### What you are asked to do:
When the data below is printed, every line must match exactly and the images must be absent.

[Stored items]
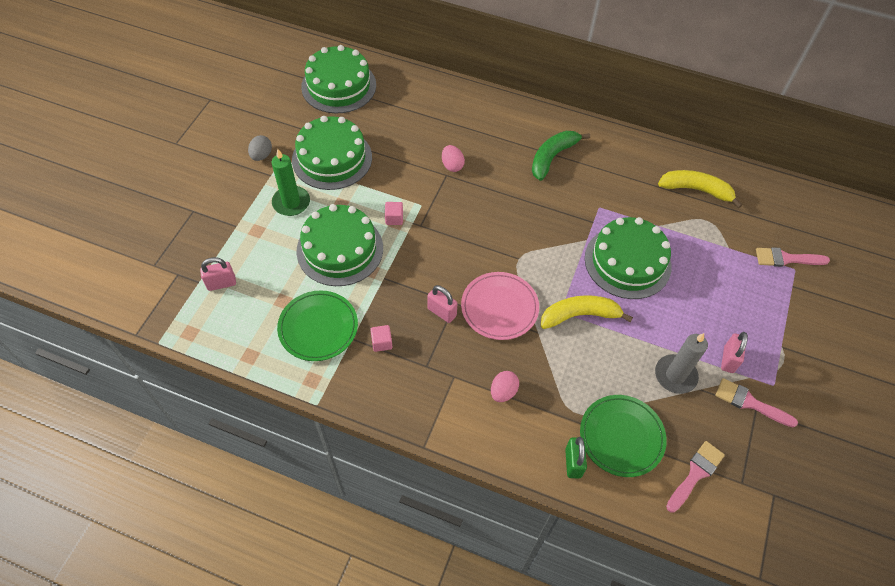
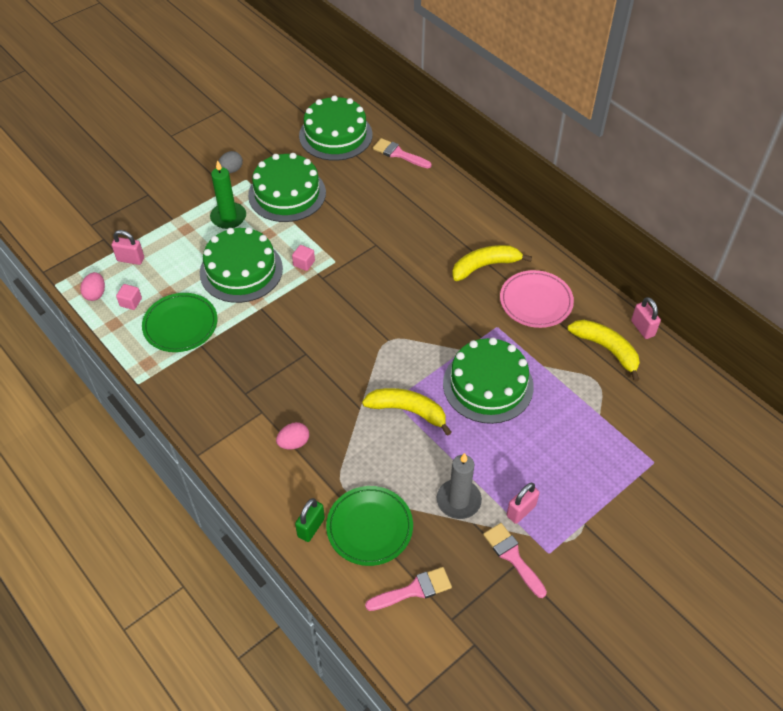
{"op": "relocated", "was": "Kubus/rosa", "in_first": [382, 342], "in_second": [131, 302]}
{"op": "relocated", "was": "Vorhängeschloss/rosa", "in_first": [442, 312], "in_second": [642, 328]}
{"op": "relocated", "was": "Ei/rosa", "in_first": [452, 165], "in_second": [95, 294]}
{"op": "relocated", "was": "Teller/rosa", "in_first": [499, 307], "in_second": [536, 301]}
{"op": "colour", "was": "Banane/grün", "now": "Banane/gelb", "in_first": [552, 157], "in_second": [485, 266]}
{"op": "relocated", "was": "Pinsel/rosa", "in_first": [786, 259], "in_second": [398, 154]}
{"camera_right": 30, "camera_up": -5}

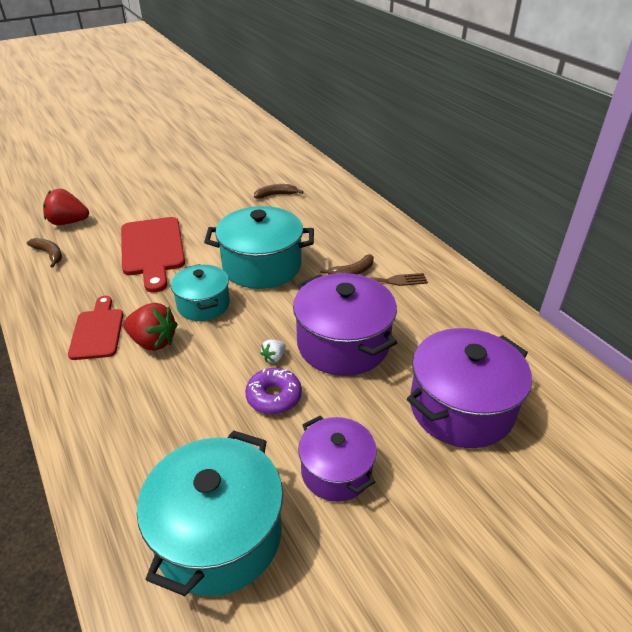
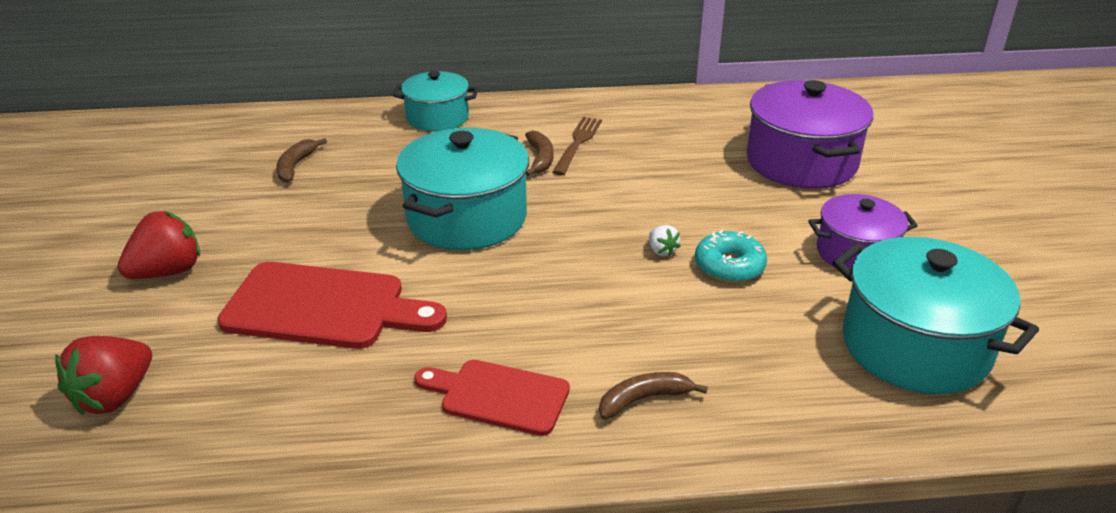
{"op": "relocated", "was": "Banane/braun", "in_first": [49, 254], "in_second": [643, 399]}
{"op": "relocated", "was": "Erdbeere/rot", "in_first": [153, 342], "in_second": [168, 271]}
{"op": "relocated", "was": "Kochtopf/türkis", "in_first": [203, 304], "in_second": [437, 118]}
{"op": "colour", "was": "Donut/lila", "now": "Donut/türkis", "in_first": [274, 397], "in_second": [729, 266]}
{"op": "missing", "was": "Kochtopf/lila", "in_first": [343, 344]}
{"camera_right": -65, "camera_up": -5}

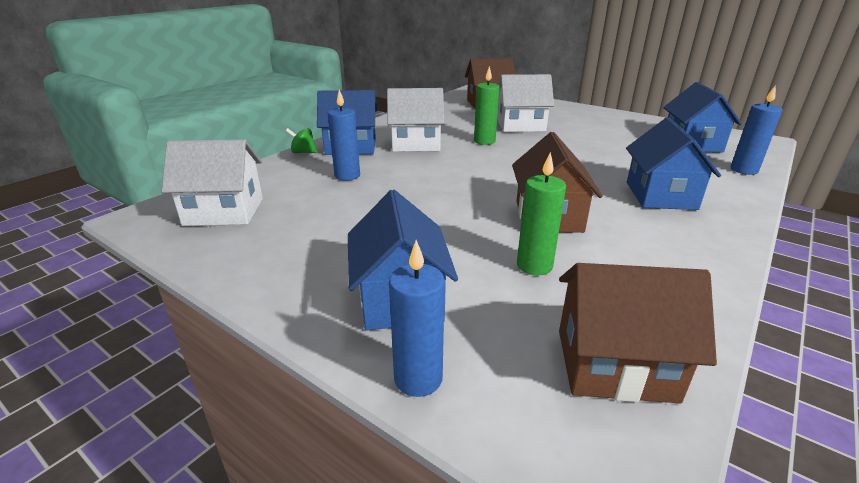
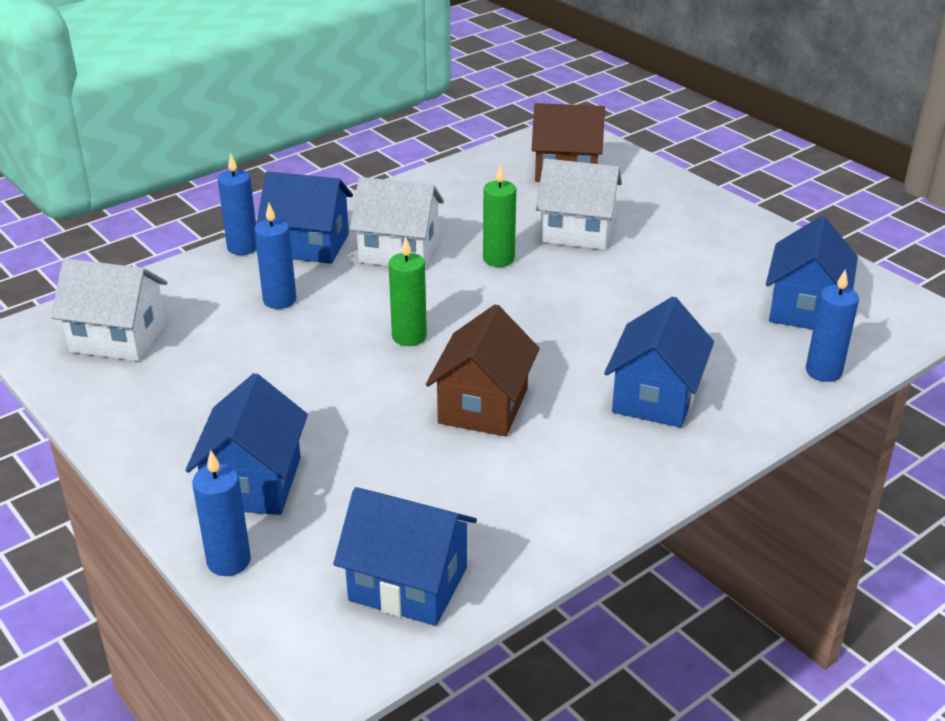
{"op": "exchanged", "was": "Kreisel/grün", "now": "Kerze/blau", "in_first": [303, 152], "in_second": [242, 247]}
{"op": "relocated", "was": "Kerze/grün", "in_first": [534, 266], "in_second": [409, 336]}
{"op": "colour", "was": "Haus/braun", "now": "Haus/blau", "in_first": [615, 364], "in_second": [408, 584]}
{"camera_right": 15, "camera_up": 5}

### Answer:
{"op": "relocated", "was": "Kubus/rosa", "in_first": [382, 342], "in_second": [131, 302]}
{"op": "relocated", "was": "Vorhängeschloss/rosa", "in_first": [442, 312], "in_second": [642, 328]}
{"op": "relocated", "was": "Ei/rosa", "in_first": [452, 165], "in_second": [95, 294]}
{"op": "relocated", "was": "Teller/rosa", "in_first": [499, 307], "in_second": [536, 301]}
{"op": "colour", "was": "Banane/grün", "now": "Banane/gelb", "in_first": [552, 157], "in_second": [485, 266]}
{"op": "relocated", "was": "Pinsel/rosa", "in_first": [786, 259], "in_second": [398, 154]}
{"camera_right": 30, "camera_up": -5}

{"op": "relocated", "was": "Banane/braun", "in_first": [49, 254], "in_second": [643, 399]}
{"op": "relocated", "was": "Erdbeere/rot", "in_first": [153, 342], "in_second": [168, 271]}
{"op": "relocated", "was": "Kochtopf/türkis", "in_first": [203, 304], "in_second": [437, 118]}
{"op": "colour", "was": "Donut/lila", "now": "Donut/türkis", "in_first": [274, 397], "in_second": [729, 266]}
{"op": "missing", "was": "Kochtopf/lila", "in_first": [343, 344]}
{"camera_right": -65, "camera_up": -5}

{"op": "exchanged", "was": "Kreisel/grün", "now": "Kerze/blau", "in_first": [303, 152], "in_second": [242, 247]}
{"op": "relocated", "was": "Kerze/grün", "in_first": [534, 266], "in_second": [409, 336]}
{"op": "colour", "was": "Haus/braun", "now": "Haus/blau", "in_first": [615, 364], "in_second": [408, 584]}
{"camera_right": 15, "camera_up": 5}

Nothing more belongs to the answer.